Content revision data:
+ + + +

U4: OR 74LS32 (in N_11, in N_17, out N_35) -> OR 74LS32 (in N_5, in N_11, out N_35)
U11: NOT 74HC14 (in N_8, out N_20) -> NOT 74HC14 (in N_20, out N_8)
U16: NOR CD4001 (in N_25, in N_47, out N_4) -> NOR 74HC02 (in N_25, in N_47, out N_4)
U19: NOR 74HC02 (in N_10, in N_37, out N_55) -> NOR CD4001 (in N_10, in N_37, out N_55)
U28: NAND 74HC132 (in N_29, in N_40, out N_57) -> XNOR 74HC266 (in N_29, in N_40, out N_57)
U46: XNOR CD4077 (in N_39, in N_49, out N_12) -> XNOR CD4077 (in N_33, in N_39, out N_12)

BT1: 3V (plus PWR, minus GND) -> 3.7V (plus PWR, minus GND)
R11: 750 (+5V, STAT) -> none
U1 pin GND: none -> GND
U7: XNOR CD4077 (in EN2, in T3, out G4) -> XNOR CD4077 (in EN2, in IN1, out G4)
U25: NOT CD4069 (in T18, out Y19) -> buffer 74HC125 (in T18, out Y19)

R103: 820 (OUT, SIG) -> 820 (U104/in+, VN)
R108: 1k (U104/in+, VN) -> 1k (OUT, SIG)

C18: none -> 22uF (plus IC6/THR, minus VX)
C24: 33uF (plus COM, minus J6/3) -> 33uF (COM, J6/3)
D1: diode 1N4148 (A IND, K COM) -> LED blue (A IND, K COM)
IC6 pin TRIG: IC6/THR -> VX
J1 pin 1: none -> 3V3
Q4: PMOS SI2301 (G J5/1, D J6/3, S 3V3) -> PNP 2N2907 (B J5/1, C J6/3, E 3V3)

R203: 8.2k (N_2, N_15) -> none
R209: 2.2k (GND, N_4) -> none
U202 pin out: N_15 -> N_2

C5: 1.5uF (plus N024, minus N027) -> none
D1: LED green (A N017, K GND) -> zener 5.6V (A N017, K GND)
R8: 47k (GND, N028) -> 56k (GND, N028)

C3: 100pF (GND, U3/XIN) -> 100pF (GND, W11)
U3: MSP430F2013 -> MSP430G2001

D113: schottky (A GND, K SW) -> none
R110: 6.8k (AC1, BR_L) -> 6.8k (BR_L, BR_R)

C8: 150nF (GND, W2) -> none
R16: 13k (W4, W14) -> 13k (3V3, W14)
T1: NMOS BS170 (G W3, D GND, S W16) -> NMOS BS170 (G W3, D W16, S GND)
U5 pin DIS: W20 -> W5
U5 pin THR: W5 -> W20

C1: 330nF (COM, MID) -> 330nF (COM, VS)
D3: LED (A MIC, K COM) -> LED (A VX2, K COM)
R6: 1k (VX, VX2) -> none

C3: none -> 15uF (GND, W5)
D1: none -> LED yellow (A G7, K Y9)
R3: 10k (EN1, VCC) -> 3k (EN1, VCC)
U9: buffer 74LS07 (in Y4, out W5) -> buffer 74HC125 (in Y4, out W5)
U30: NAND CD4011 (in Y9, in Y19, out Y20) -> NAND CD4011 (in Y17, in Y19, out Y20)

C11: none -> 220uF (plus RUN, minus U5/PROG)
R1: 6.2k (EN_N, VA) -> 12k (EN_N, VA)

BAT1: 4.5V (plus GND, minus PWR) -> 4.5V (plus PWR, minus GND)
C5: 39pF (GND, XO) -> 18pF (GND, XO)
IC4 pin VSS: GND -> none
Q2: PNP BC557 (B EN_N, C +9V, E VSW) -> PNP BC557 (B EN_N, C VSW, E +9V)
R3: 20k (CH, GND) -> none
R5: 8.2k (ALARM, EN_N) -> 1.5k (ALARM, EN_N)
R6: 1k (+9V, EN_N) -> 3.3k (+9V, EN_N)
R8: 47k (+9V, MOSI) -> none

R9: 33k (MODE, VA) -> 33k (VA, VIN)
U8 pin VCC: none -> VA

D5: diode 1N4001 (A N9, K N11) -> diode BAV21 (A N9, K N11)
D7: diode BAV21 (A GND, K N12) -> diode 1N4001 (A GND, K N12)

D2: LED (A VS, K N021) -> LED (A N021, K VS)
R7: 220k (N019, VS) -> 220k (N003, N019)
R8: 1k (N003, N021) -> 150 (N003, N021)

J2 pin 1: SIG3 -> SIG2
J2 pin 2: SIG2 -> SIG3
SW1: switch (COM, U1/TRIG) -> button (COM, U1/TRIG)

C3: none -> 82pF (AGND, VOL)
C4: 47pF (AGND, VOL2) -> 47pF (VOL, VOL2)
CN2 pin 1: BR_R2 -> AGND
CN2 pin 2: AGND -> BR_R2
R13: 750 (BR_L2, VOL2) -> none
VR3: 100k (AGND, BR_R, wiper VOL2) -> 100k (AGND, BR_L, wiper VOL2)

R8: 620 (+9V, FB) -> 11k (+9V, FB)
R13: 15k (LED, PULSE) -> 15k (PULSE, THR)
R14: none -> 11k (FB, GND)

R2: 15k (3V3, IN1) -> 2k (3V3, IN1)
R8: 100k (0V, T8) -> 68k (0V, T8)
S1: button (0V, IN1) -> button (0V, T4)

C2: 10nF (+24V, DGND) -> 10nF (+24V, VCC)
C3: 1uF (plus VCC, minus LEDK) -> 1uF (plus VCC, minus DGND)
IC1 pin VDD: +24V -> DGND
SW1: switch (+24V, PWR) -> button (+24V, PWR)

+ + + +

• EXERCISE DESCRIPTION:
The data are to be transcribed in full, exactly as given.

• RESULT BELOW:
U4: OR 74LS32 (in N_11, in N_17, out N_35) -> OR 74LS32 (in N_5, in N_11, out N_35)
U11: NOT 74HC14 (in N_8, out N_20) -> NOT 74HC14 (in N_20, out N_8)
U16: NOR CD4001 (in N_25, in N_47, out N_4) -> NOR 74HC02 (in N_25, in N_47, out N_4)
U19: NOR 74HC02 (in N_10, in N_37, out N_55) -> NOR CD4001 (in N_10, in N_37, out N_55)
U28: NAND 74HC132 (in N_29, in N_40, out N_57) -> XNOR 74HC266 (in N_29, in N_40, out N_57)
U46: XNOR CD4077 (in N_39, in N_49, out N_12) -> XNOR CD4077 (in N_33, in N_39, out N_12)

BT1: 3V (plus PWR, minus GND) -> 3.7V (plus PWR, minus GND)
R11: 750 (+5V, STAT) -> none
U1 pin GND: none -> GND
U7: XNOR CD4077 (in EN2, in T3, out G4) -> XNOR CD4077 (in EN2, in IN1, out G4)
U25: NOT CD4069 (in T18, out Y19) -> buffer 74HC125 (in T18, out Y19)

R103: 820 (OUT, SIG) -> 820 (U104/in+, VN)
R108: 1k (U104/in+, VN) -> 1k (OUT, SIG)

C18: none -> 22uF (plus IC6/THR, minus VX)
C24: 33uF (plus COM, minus J6/3) -> 33uF (COM, J6/3)
D1: diode 1N4148 (A IND, K COM) -> LED blue (A IND, K COM)
IC6 pin TRIG: IC6/THR -> VX
J1 pin 1: none -> 3V3
Q4: PMOS SI2301 (G J5/1, D J6/3, S 3V3) -> PNP 2N2907 (B J5/1, C J6/3, E 3V3)

R203: 8.2k (N_2, N_15) -> none
R209: 2.2k (GND, N_4) -> none
U202 pin out: N_15 -> N_2

C5: 1.5uF (plus N024, minus N027) -> none
D1: LED green (A N017, K GND) -> zener 5.6V (A N017, K GND)
R8: 47k (GND, N028) -> 56k (GND, N028)

C3: 100pF (GND, U3/XIN) -> 100pF (GND, W11)
U3: MSP430F2013 -> MSP430G2001

D113: schottky (A GND, K SW) -> none
R110: 6.8k (AC1, BR_L) -> 6.8k (BR_L, BR_R)

C8: 150nF (GND, W2) -> none
R16: 13k (W4, W14) -> 13k (3V3, W14)
T1: NMOS BS170 (G W3, D GND, S W16) -> NMOS BS170 (G W3, D W16, S GND)
U5 pin DIS: W20 -> W5
U5 pin THR: W5 -> W20

C1: 330nF (COM, MID) -> 330nF (COM, VS)
D3: LED (A MIC, K COM) -> LED (A VX2, K COM)
R6: 1k (VX, VX2) -> none

C3: none -> 15uF (GND, W5)
D1: none -> LED yellow (A G7, K Y9)
R3: 10k (EN1, VCC) -> 3k (EN1, VCC)
U9: buffer 74LS07 (in Y4, out W5) -> buffer 74HC125 (in Y4, out W5)
U30: NAND CD4011 (in Y9, in Y19, out Y20) -> NAND CD4011 (in Y17, in Y19, out Y20)

C11: none -> 220uF (plus RUN, minus U5/PROG)
R1: 6.2k (EN_N, VA) -> 12k (EN_N, VA)

BAT1: 4.5V (plus GND, minus PWR) -> 4.5V (plus PWR, minus GND)
C5: 39pF (GND, XO) -> 18pF (GND, XO)
IC4 pin VSS: GND -> none
Q2: PNP BC557 (B EN_N, C +9V, E VSW) -> PNP BC557 (B EN_N, C VSW, E +9V)
R3: 20k (CH, GND) -> none
R5: 8.2k (ALARM, EN_N) -> 1.5k (ALARM, EN_N)
R6: 1k (+9V, EN_N) -> 3.3k (+9V, EN_N)
R8: 47k (+9V, MOSI) -> none

R9: 33k (MODE, VA) -> 33k (VA, VIN)
U8 pin VCC: none -> VA

D5: diode 1N4001 (A N9, K N11) -> diode BAV21 (A N9, K N11)
D7: diode BAV21 (A GND, K N12) -> diode 1N4001 (A GND, K N12)

D2: LED (A VS, K N021) -> LED (A N021, K VS)
R7: 220k (N019, VS) -> 220k (N003, N019)
R8: 1k (N003, N021) -> 150 (N003, N021)

J2 pin 1: SIG3 -> SIG2
J2 pin 2: SIG2 -> SIG3
SW1: switch (COM, U1/TRIG) -> button (COM, U1/TRIG)

C3: none -> 82pF (AGND, VOL)
C4: 47pF (AGND, VOL2) -> 47pF (VOL, VOL2)
CN2 pin 1: BR_R2 -> AGND
CN2 pin 2: AGND -> BR_R2
R13: 750 (BR_L2, VOL2) -> none
VR3: 100k (AGND, BR_R, wiper VOL2) -> 100k (AGND, BR_L, wiper VOL2)

R8: 620 (+9V, FB) -> 11k (+9V, FB)
R13: 15k (LED, PULSE) -> 15k (PULSE, THR)
R14: none -> 11k (FB, GND)

R2: 15k (3V3, IN1) -> 2k (3V3, IN1)
R8: 100k (0V, T8) -> 68k (0V, T8)
S1: button (0V, IN1) -> button (0V, T4)

C2: 10nF (+24V, DGND) -> 10nF (+24V, VCC)
C3: 1uF (plus VCC, minus LEDK) -> 1uF (plus VCC, minus DGND)
IC1 pin VDD: +24V -> DGND
SW1: switch (+24V, PWR) -> button (+24V, PWR)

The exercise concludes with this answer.